REQUIREMENT: Make an exact copy of all the records.

AVAILABLE DATA:
--*--

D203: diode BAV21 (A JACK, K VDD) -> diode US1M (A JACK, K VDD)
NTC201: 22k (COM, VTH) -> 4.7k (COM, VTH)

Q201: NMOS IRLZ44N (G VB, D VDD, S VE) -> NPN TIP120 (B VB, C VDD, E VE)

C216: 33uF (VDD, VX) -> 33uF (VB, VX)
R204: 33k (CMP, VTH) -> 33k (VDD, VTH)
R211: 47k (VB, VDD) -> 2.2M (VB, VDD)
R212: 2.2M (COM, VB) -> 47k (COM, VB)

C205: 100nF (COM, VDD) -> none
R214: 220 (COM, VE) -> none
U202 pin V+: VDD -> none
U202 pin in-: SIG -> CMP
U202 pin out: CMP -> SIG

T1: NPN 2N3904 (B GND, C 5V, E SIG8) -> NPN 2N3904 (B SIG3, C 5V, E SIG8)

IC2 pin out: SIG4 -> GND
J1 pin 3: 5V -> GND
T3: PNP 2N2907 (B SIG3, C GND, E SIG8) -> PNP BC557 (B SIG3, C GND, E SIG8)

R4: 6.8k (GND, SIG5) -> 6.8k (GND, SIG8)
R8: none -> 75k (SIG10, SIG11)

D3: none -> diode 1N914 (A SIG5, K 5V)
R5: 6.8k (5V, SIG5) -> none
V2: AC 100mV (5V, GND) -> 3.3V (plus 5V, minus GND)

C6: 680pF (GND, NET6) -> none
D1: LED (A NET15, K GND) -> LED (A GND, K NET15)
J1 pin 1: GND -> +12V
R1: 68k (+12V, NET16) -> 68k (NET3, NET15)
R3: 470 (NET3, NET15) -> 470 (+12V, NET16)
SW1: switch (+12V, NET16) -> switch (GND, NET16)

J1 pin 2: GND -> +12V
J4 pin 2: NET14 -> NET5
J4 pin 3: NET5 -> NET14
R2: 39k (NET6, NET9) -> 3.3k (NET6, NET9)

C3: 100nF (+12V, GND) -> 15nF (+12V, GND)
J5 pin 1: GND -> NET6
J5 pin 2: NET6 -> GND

--*--

ANSWER TO THE EXERCISE:
D203: diode BAV21 (A JACK, K VDD) -> diode US1M (A JACK, K VDD)
NTC201: 22k (COM, VTH) -> 4.7k (COM, VTH)

Q201: NMOS IRLZ44N (G VB, D VDD, S VE) -> NPN TIP120 (B VB, C VDD, E VE)

C216: 33uF (VDD, VX) -> 33uF (VB, VX)
R204: 33k (CMP, VTH) -> 33k (VDD, VTH)
R211: 47k (VB, VDD) -> 2.2M (VB, VDD)
R212: 2.2M (COM, VB) -> 47k (COM, VB)

C205: 100nF (COM, VDD) -> none
R214: 220 (COM, VE) -> none
U202 pin V+: VDD -> none
U202 pin in-: SIG -> CMP
U202 pin out: CMP -> SIG

T1: NPN 2N3904 (B GND, C 5V, E SIG8) -> NPN 2N3904 (B SIG3, C 5V, E SIG8)

IC2 pin out: SIG4 -> GND
J1 pin 3: 5V -> GND
T3: PNP 2N2907 (B SIG3, C GND, E SIG8) -> PNP BC557 (B SIG3, C GND, E SIG8)

R4: 6.8k (GND, SIG5) -> 6.8k (GND, SIG8)
R8: none -> 75k (SIG10, SIG11)

D3: none -> diode 1N914 (A SIG5, K 5V)
R5: 6.8k (5V, SIG5) -> none
V2: AC 100mV (5V, GND) -> 3.3V (plus 5V, minus GND)

C6: 680pF (GND, NET6) -> none
D1: LED (A NET15, K GND) -> LED (A GND, K NET15)
J1 pin 1: GND -> +12V
R1: 68k (+12V, NET16) -> 68k (NET3, NET15)
R3: 470 (NET3, NET15) -> 470 (+12V, NET16)
SW1: switch (+12V, NET16) -> switch (GND, NET16)

J1 pin 2: GND -> +12V
J4 pin 2: NET14 -> NET5
J4 pin 3: NET5 -> NET14
R2: 39k (NET6, NET9) -> 3.3k (NET6, NET9)

C3: 100nF (+12V, GND) -> 15nF (+12V, GND)
J5 pin 1: GND -> NET6
J5 pin 2: NET6 -> GND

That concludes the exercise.